JOB: Write out each record again exactly as it stands.
··· DATA FOR THE TASK
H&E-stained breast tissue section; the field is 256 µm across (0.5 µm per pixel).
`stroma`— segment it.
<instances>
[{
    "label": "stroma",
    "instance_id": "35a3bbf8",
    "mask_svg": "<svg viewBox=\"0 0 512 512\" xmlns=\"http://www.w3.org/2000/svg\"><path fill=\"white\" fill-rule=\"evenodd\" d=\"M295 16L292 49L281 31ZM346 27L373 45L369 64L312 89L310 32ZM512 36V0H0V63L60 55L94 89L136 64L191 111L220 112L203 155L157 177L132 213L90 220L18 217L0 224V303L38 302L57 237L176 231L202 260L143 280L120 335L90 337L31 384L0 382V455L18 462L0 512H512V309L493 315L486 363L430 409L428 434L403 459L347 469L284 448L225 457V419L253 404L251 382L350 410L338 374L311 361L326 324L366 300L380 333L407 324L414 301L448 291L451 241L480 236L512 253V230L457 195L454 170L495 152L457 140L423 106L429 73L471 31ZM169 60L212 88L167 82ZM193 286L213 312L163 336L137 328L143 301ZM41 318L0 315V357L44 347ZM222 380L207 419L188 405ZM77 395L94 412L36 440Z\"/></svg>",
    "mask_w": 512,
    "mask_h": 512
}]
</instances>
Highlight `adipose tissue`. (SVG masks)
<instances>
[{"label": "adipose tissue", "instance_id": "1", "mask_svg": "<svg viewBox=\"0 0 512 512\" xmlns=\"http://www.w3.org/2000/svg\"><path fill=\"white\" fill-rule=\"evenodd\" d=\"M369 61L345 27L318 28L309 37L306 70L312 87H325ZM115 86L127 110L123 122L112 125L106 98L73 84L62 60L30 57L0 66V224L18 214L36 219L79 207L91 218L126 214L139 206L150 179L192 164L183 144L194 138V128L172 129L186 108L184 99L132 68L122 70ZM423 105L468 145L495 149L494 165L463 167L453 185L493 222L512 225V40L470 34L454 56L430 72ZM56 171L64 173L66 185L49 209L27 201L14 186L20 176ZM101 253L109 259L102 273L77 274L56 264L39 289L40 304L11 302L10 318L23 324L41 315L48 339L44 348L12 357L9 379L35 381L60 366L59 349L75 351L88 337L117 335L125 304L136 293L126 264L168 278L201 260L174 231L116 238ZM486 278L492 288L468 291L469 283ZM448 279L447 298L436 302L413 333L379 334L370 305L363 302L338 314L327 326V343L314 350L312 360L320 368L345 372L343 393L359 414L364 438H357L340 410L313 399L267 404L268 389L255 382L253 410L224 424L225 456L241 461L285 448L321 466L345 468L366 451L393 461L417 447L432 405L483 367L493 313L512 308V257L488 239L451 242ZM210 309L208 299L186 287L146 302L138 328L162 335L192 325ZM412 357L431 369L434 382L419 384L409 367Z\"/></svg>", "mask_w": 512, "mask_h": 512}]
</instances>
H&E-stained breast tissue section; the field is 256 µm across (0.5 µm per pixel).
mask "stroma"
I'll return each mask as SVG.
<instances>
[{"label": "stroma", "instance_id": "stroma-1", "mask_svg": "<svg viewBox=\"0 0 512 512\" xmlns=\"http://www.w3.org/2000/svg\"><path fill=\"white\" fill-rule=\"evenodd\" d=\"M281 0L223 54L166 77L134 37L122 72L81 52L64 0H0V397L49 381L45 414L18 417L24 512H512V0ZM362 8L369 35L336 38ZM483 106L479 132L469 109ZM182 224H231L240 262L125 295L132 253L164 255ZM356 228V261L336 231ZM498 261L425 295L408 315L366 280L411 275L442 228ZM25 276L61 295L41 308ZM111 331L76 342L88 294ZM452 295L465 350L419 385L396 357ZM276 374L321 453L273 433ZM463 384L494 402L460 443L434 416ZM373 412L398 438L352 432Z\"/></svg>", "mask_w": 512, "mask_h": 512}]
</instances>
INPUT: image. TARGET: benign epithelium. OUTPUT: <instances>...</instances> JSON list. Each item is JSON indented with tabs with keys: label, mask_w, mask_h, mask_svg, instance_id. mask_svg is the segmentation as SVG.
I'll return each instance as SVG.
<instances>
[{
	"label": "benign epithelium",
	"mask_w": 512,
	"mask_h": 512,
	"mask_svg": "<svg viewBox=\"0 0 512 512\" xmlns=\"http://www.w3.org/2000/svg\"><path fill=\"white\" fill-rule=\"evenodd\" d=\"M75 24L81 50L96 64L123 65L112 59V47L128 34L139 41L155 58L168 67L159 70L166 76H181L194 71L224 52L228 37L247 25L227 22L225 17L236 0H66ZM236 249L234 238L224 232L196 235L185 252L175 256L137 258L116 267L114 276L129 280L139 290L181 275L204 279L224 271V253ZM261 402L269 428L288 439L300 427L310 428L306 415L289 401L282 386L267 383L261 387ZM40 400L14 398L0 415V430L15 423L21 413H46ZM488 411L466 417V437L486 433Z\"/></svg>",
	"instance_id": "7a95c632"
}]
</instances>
······
OUTPUT OF THE EXERCISE:
H&E-stained breast tissue section; the field is 256 µm across (0.5 µm per pixel).
`stroma`— segment it.
<instances>
[{
    "label": "stroma",
    "instance_id": "35a3bbf8",
    "mask_svg": "<svg viewBox=\"0 0 512 512\" xmlns=\"http://www.w3.org/2000/svg\"><path fill=\"white\" fill-rule=\"evenodd\" d=\"M295 16L292 49L281 31ZM346 27L373 45L369 64L312 89L310 32ZM512 36V0H0V63L60 55L94 89L136 64L191 111L220 112L203 155L157 177L132 213L90 220L18 217L0 224V303L38 302L57 237L176 231L202 260L143 280L120 335L90 337L31 384L0 382V455L18 462L0 512H512V309L493 315L486 363L430 409L428 434L403 459L347 469L284 448L225 457V419L253 404L251 382L350 410L338 374L311 361L326 324L366 300L380 333L407 324L414 301L448 291L451 241L480 236L512 253V230L457 195L454 170L495 152L457 140L423 106L429 73L471 31ZM169 60L212 88L167 82ZM193 286L213 312L163 336L137 328L143 301ZM41 318L0 315V357L44 347ZM222 380L207 419L188 405ZM77 395L94 412L36 440Z\"/></svg>",
    "mask_w": 512,
    "mask_h": 512
}]
</instances>
Highlight `adipose tissue`. (SVG masks)
<instances>
[{"label": "adipose tissue", "instance_id": "1", "mask_svg": "<svg viewBox=\"0 0 512 512\" xmlns=\"http://www.w3.org/2000/svg\"><path fill=\"white\" fill-rule=\"evenodd\" d=\"M369 61L345 27L318 28L309 37L306 70L312 87H325ZM115 86L127 110L123 122L112 125L106 98L73 84L62 60L30 57L0 66V224L18 214L36 219L79 207L91 218L126 214L139 206L150 179L192 164L183 144L194 138V128L172 129L186 108L184 99L132 68L122 70ZM423 105L468 145L495 149L494 165L463 167L453 185L493 222L512 225V40L470 34L454 56L430 72ZM56 171L64 173L66 185L49 209L27 201L14 186L20 176ZM101 253L109 259L102 273L77 274L56 264L39 289L40 304L11 302L10 318L23 324L41 315L48 339L44 348L12 357L9 379L35 381L60 366L59 349L75 351L88 337L117 335L125 304L136 293L126 264L168 278L201 260L174 231L116 238ZM486 278L492 288L468 291L469 283ZM448 279L447 298L436 302L413 333L379 334L370 305L363 302L338 314L327 326V343L314 350L312 360L320 368L345 372L343 393L359 414L364 438H357L340 410L313 399L267 404L268 389L255 382L253 410L224 424L225 456L241 461L285 448L321 466L345 468L366 451L393 461L417 447L432 405L483 367L493 313L512 308V257L488 239L451 242ZM210 309L208 299L186 287L146 302L138 328L162 335L192 325ZM412 357L431 369L434 382L419 384L409 367Z\"/></svg>", "mask_w": 512, "mask_h": 512}]
</instances>
H&E-stained breast tissue section; the field is 256 µm across (0.5 µm per pixel).
mask "stroma"
I'll return each mask as SVG.
<instances>
[{"label": "stroma", "instance_id": "stroma-1", "mask_svg": "<svg viewBox=\"0 0 512 512\" xmlns=\"http://www.w3.org/2000/svg\"><path fill=\"white\" fill-rule=\"evenodd\" d=\"M281 0L223 54L166 77L134 37L122 72L81 52L64 0H0V397L49 381L45 414L18 417L24 512H512V0ZM362 8L369 35L336 38ZM483 106L479 132L469 109ZM182 224H231L240 262L125 295L132 253L164 255ZM356 228V261L336 231ZM498 261L425 295L408 315L366 280L411 275L442 228ZM25 276L61 295L41 308ZM111 331L76 342L88 294ZM452 295L465 350L419 385L396 357ZM276 374L321 453L273 433ZM463 384L494 402L460 443L434 416ZM373 412L398 438L352 432Z\"/></svg>", "mask_w": 512, "mask_h": 512}]
</instances>
INPUT: image. TARGET: benign epithelium. OUTPUT: <instances>...</instances> JSON list. Each item is JSON indented with tabs with keys: label, mask_w, mask_h, mask_svg, instance_id. mask_svg is the segmentation as SVG.
I'll return each instance as SVG.
<instances>
[{
	"label": "benign epithelium",
	"mask_w": 512,
	"mask_h": 512,
	"mask_svg": "<svg viewBox=\"0 0 512 512\" xmlns=\"http://www.w3.org/2000/svg\"><path fill=\"white\" fill-rule=\"evenodd\" d=\"M75 24L81 50L96 64L123 65L112 59V47L128 34L139 41L155 58L168 67L159 70L166 76H181L194 71L224 52L228 37L247 25L227 22L225 17L236 0H66ZM236 249L234 238L224 232L196 235L185 252L175 256L137 258L116 267L114 276L129 280L139 290L181 275L204 279L224 271V253ZM261 402L269 428L288 439L300 427L310 428L306 415L289 401L282 386L267 383L261 387ZM40 400L14 398L0 415V430L15 423L21 413H46ZM488 411L466 417V437L486 433Z\"/></svg>",
	"instance_id": "7a95c632"
}]
</instances>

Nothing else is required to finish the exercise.